§ SOURCE DATA:
==============================

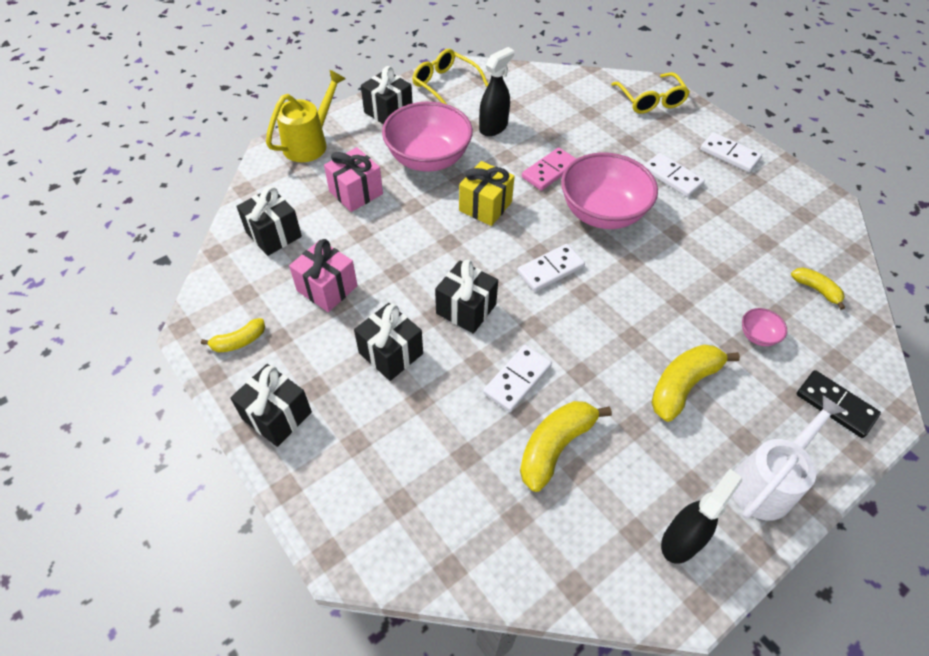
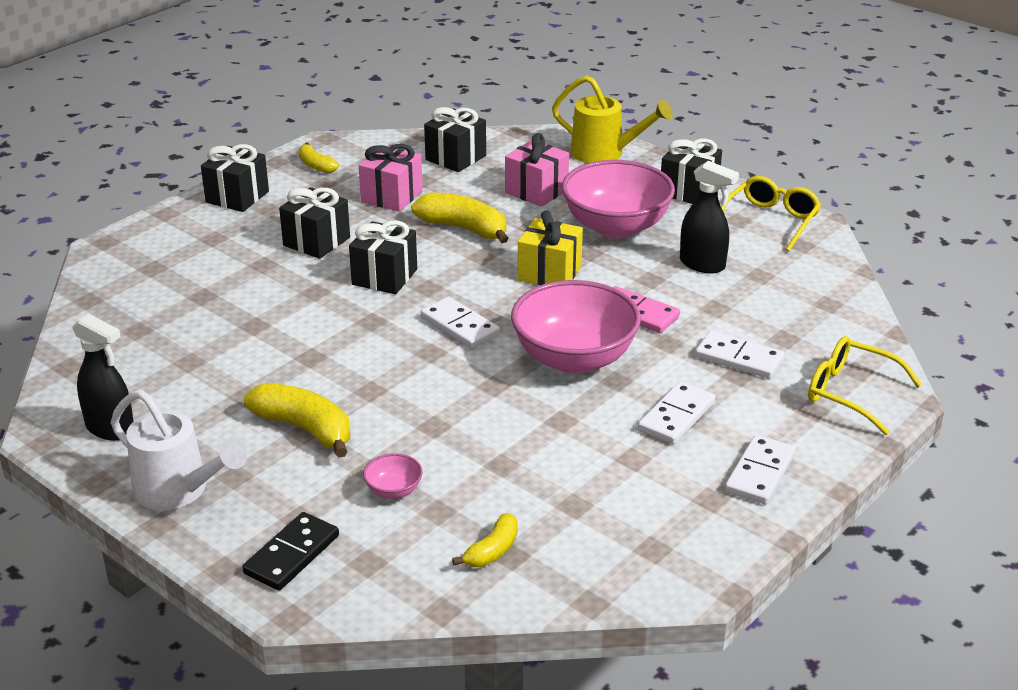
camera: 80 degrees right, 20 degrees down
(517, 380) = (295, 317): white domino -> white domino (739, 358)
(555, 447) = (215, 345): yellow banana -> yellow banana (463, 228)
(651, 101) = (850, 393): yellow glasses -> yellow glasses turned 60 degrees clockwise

==============================

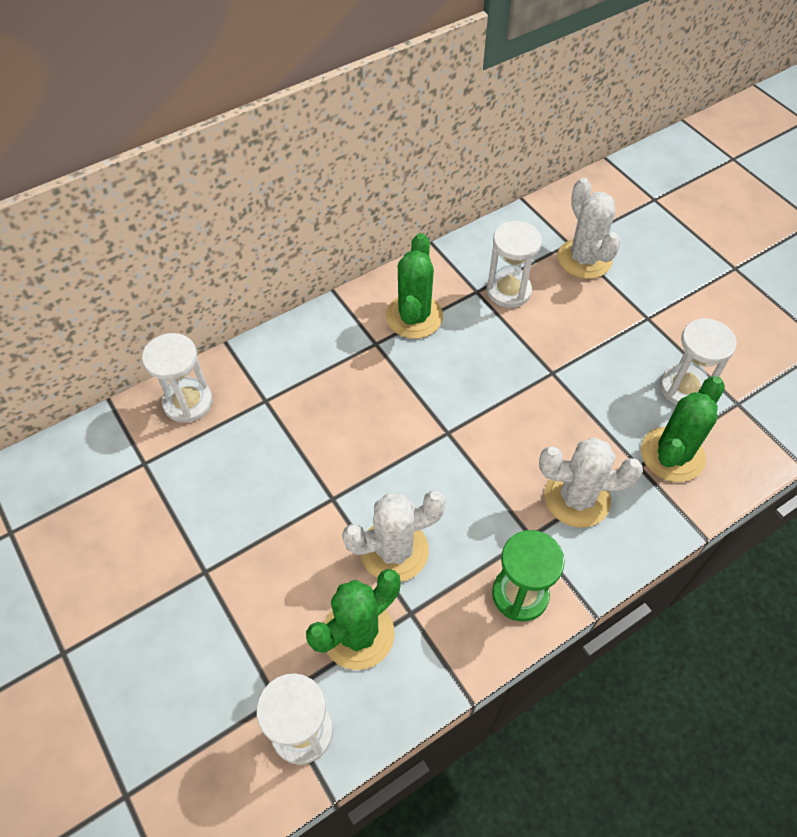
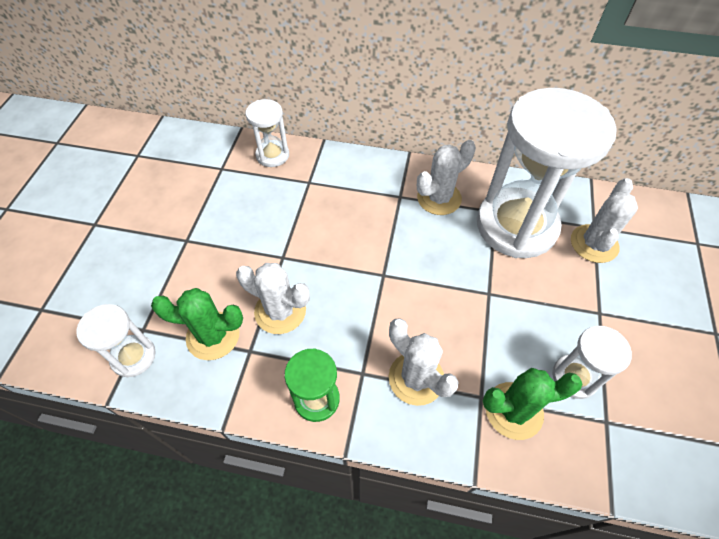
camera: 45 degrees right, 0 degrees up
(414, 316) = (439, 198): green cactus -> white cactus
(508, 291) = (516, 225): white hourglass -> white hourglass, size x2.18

==============================

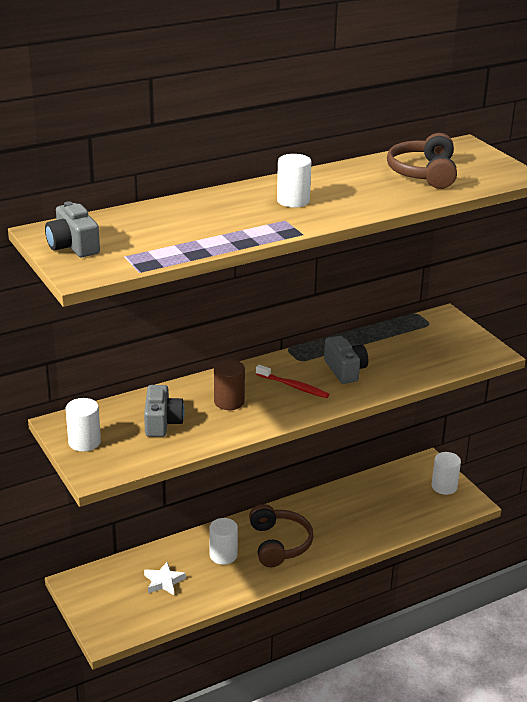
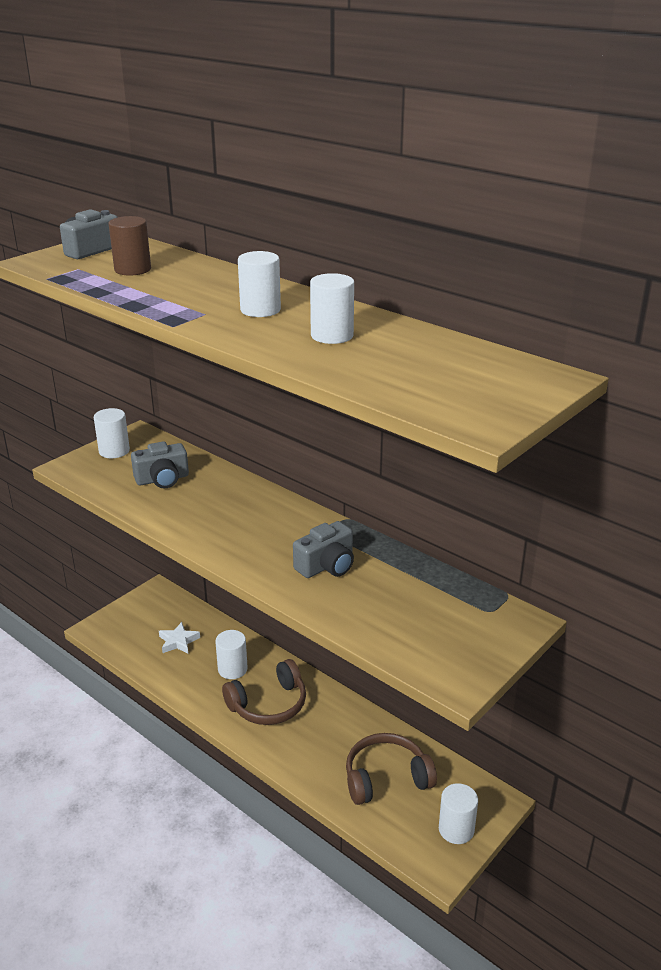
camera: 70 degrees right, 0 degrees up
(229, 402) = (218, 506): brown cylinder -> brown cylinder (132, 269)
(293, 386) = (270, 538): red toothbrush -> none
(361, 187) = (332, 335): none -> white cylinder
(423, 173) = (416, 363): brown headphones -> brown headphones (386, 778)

==============================

Using the entries above, return exactly the lines from the line with "(361, 187) = (332, 335): none" to the line with "(423, 173) = (416, 363): brown", counting both of those lines.

(361, 187) = (332, 335): none -> white cylinder
(423, 173) = (416, 363): brown headphones -> brown headphones (386, 778)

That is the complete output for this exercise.